All lines below between the line with "none -> pink brick E2:E5 level 1" and the line with "none -> green brick K4 level 2", including both, must be copied exactly, and the pictures must be omitted.

DATASET CONTENT
__________________________________________________

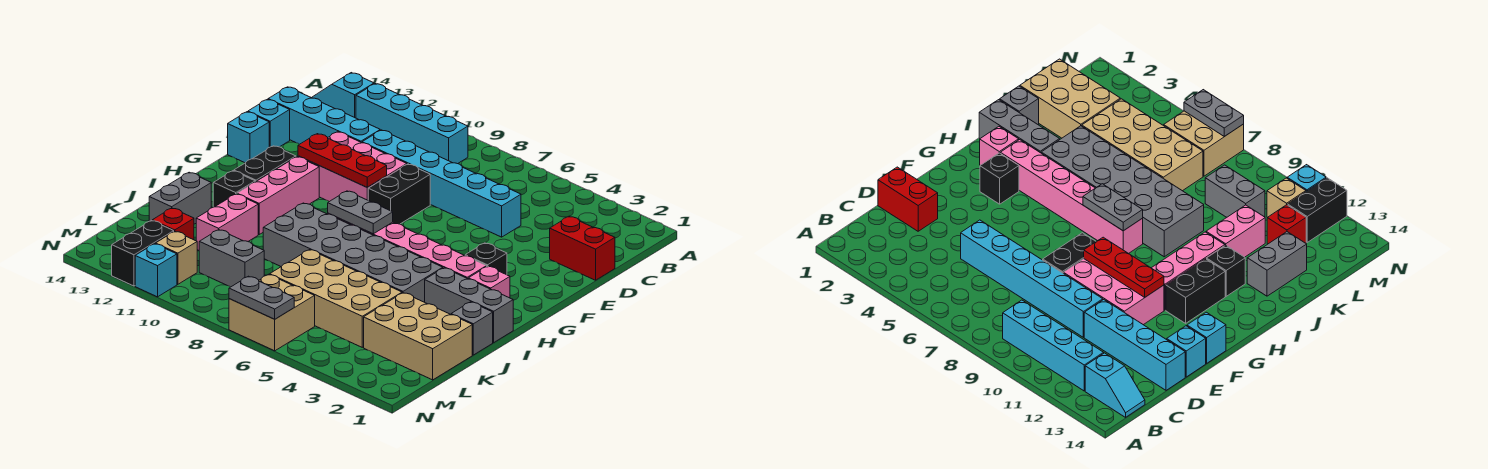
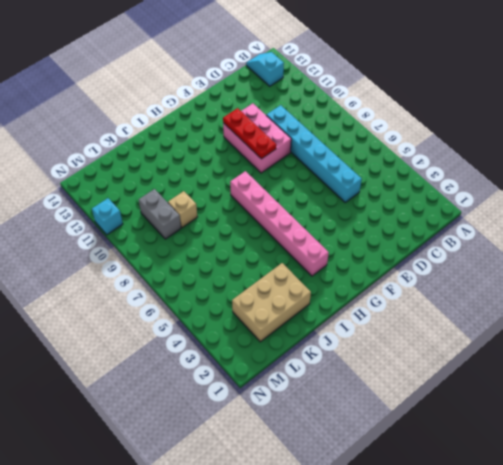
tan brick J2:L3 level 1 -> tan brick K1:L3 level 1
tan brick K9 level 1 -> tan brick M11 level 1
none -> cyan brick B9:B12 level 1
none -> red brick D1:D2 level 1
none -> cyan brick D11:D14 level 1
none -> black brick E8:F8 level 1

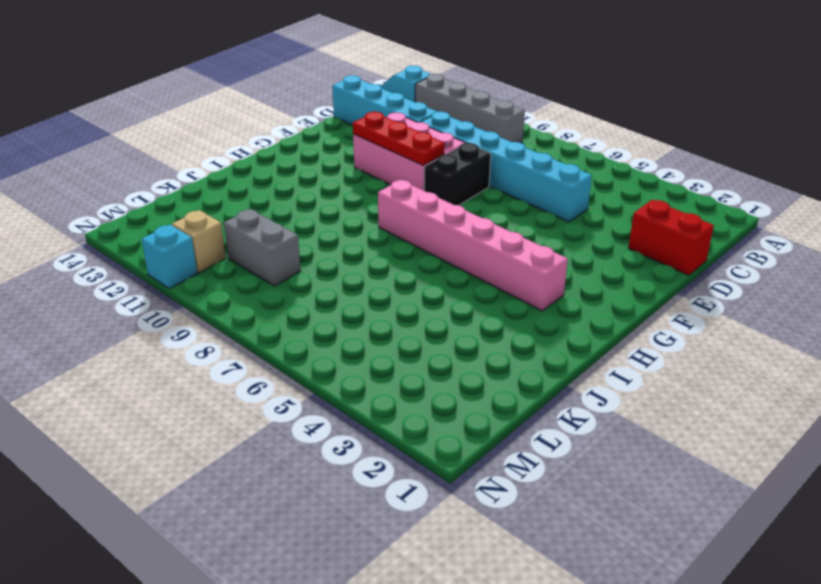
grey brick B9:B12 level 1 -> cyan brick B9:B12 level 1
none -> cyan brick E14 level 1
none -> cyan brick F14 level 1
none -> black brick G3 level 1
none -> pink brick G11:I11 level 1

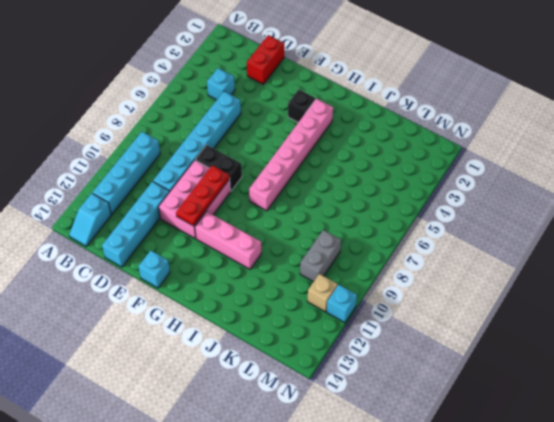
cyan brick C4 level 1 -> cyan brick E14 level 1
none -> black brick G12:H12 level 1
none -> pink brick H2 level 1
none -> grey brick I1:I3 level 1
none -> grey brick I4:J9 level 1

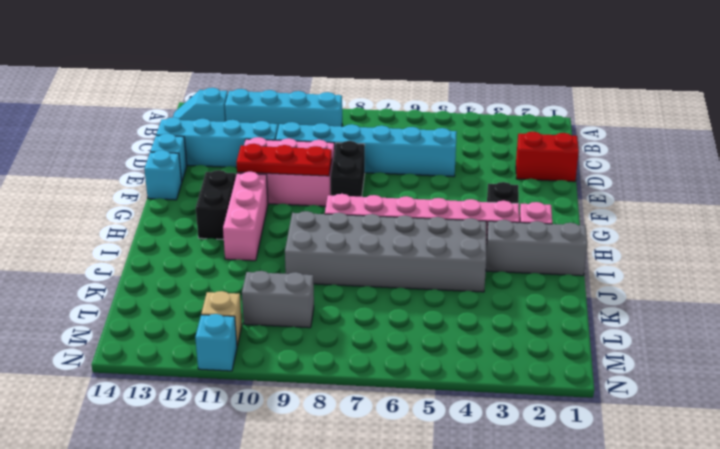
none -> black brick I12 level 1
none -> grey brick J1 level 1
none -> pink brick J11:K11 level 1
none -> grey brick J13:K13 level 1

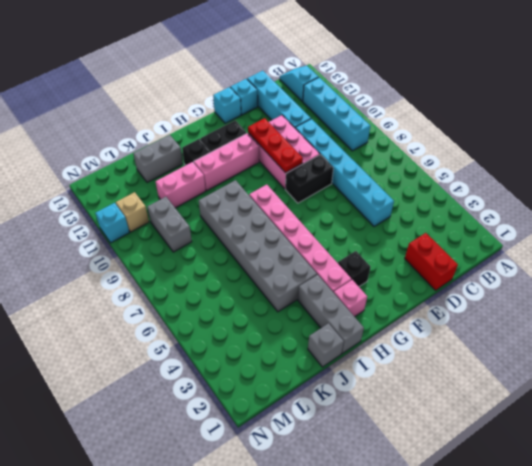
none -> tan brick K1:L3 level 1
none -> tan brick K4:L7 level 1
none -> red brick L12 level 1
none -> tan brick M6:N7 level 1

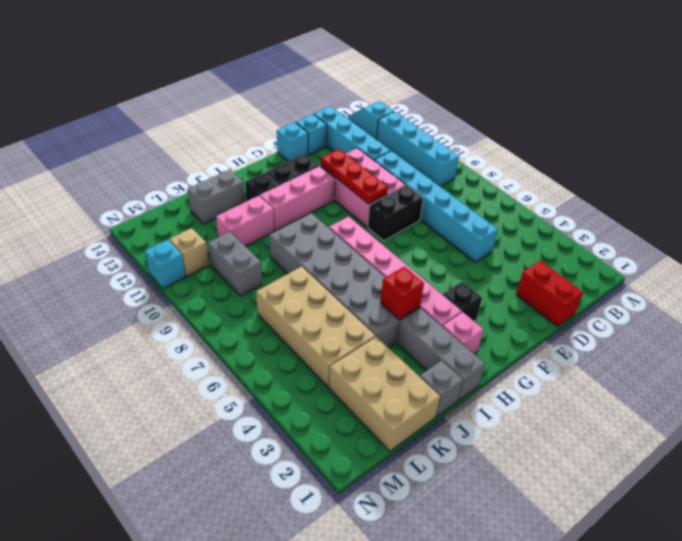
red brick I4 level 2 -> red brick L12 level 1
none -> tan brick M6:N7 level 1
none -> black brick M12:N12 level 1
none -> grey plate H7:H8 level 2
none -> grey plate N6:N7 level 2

__________________________________________________

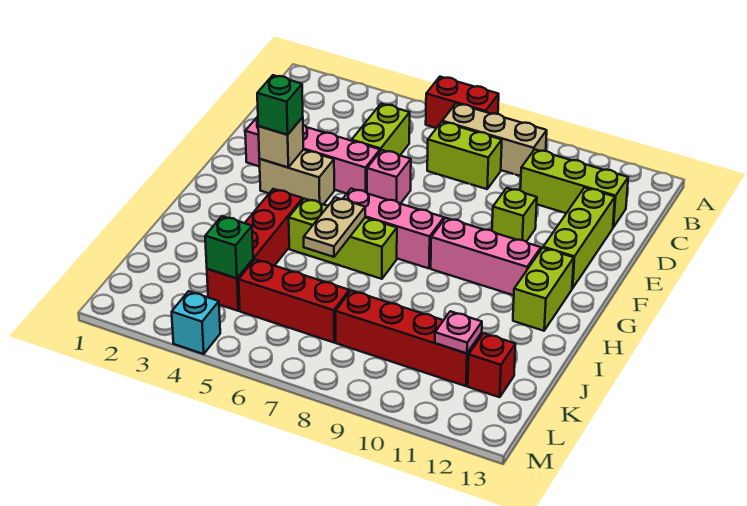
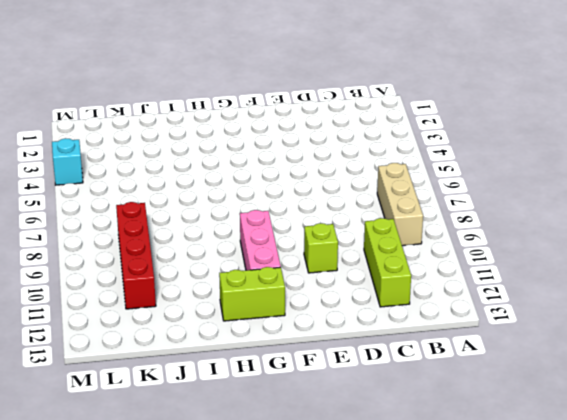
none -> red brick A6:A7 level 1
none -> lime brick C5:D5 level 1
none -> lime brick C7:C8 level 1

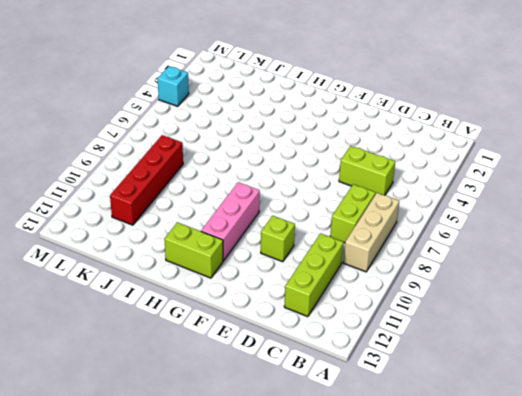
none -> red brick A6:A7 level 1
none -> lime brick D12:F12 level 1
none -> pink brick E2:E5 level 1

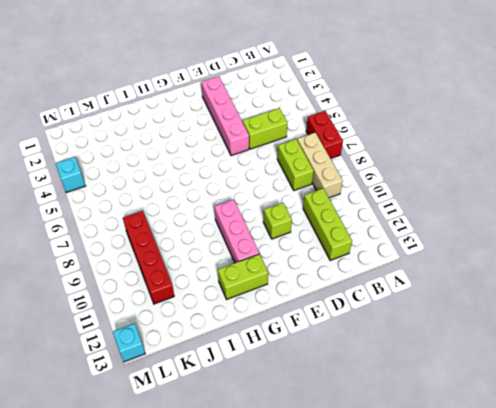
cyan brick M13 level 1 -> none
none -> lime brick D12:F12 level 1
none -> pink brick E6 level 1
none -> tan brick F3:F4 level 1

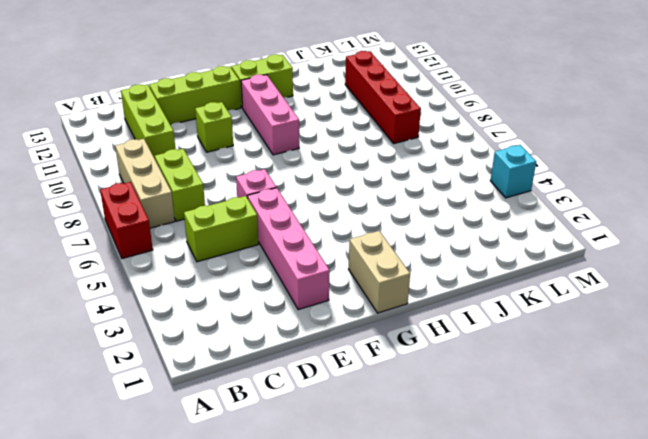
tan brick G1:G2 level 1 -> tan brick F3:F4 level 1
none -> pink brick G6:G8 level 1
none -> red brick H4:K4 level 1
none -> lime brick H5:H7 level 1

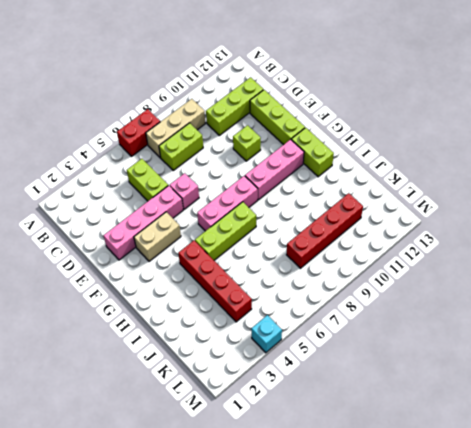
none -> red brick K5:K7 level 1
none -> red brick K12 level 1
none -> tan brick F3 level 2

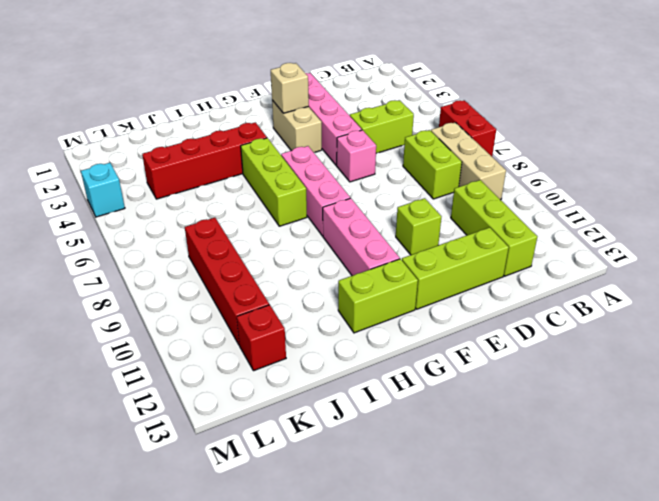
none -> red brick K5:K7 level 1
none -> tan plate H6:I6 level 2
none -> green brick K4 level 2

__________________________________________________

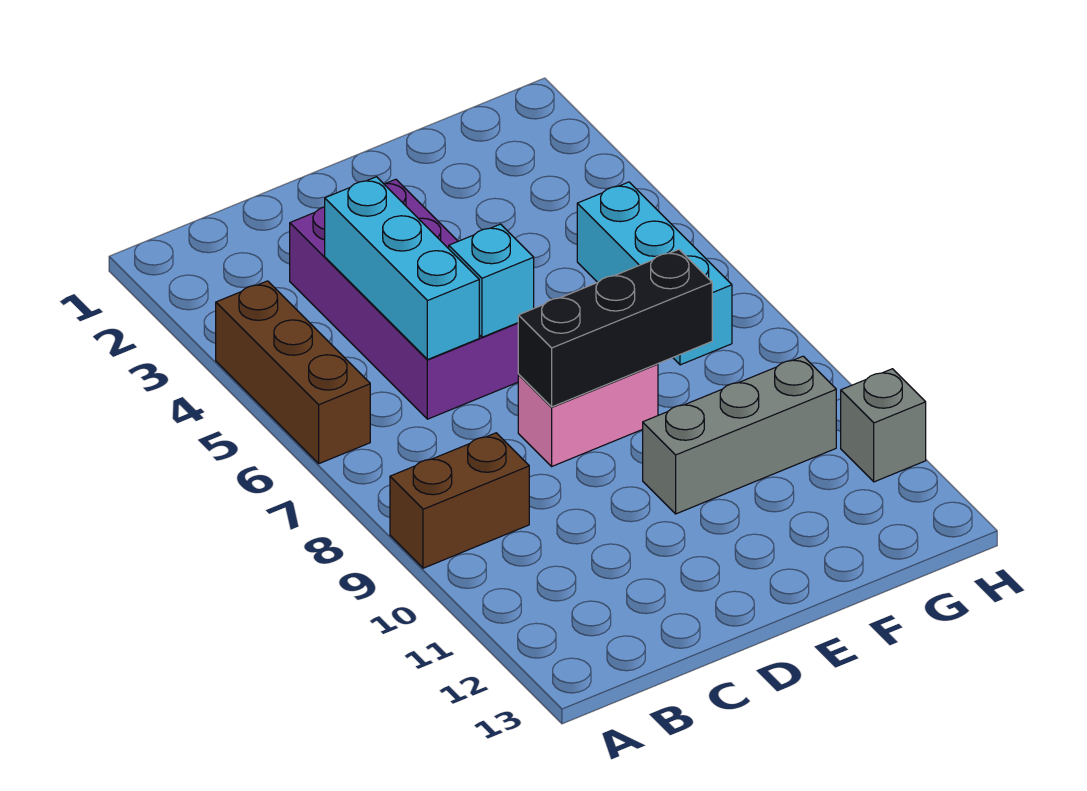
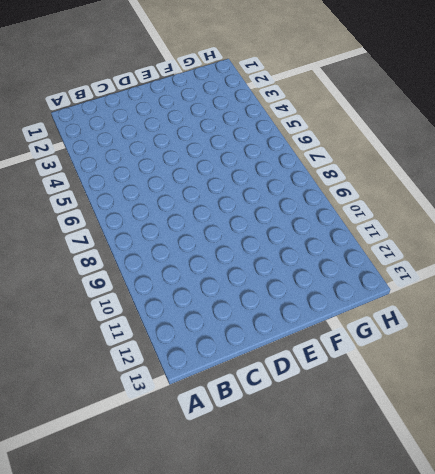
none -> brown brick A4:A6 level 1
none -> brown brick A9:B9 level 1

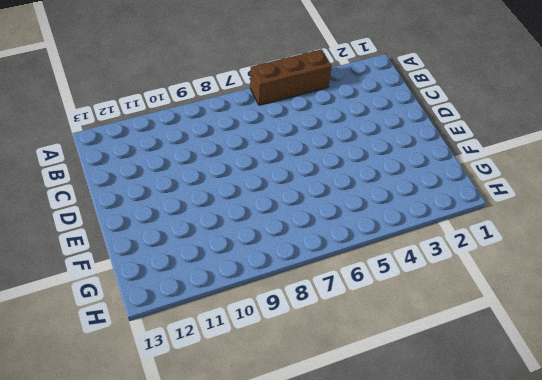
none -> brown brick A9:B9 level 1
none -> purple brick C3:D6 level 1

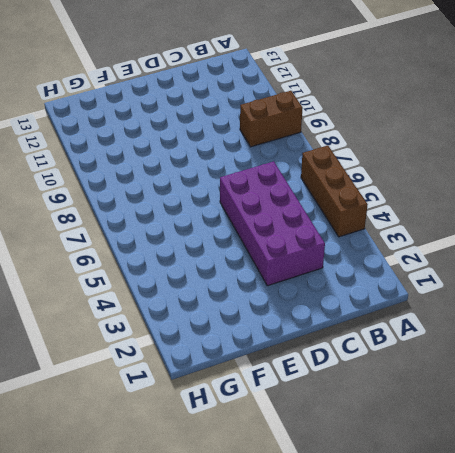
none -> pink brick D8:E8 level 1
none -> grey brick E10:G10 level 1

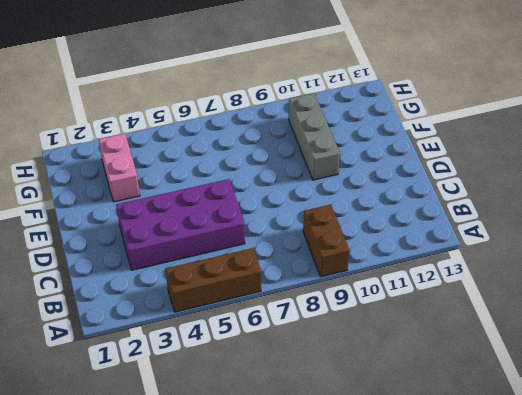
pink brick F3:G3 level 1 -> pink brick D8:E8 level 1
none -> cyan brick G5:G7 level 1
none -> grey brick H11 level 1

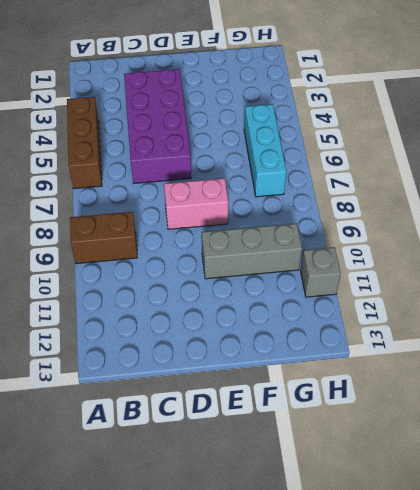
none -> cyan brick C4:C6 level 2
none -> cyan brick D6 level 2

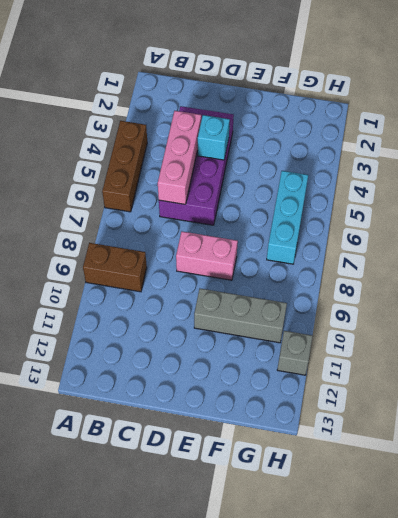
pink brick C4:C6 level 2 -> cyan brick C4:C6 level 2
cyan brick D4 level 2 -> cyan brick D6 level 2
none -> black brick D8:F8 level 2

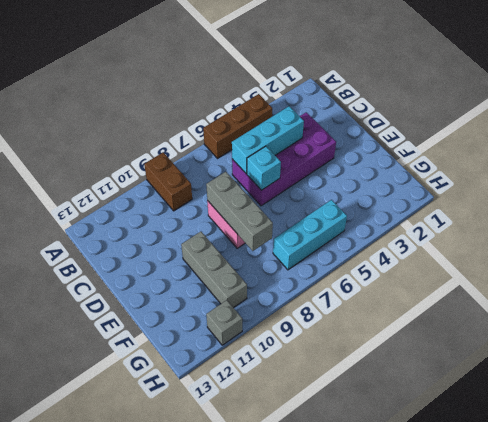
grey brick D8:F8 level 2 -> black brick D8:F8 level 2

__________________________________________________

TASK RESULT
none -> pink brick E2:E5 level 1

cyan brick M13 level 1 -> none
none -> lime brick D12:F12 level 1
none -> pink brick E6 level 1
none -> tan brick F3:F4 level 1

tan brick G1:G2 level 1 -> tan brick F3:F4 level 1
none -> pink brick G6:G8 level 1
none -> red brick H4:K4 level 1
none -> lime brick H5:H7 level 1

none -> red brick K5:K7 level 1
none -> red brick K12 level 1
none -> tan brick F3 level 2

none -> red brick K5:K7 level 1
none -> tan plate H6:I6 level 2
none -> green brick K4 level 2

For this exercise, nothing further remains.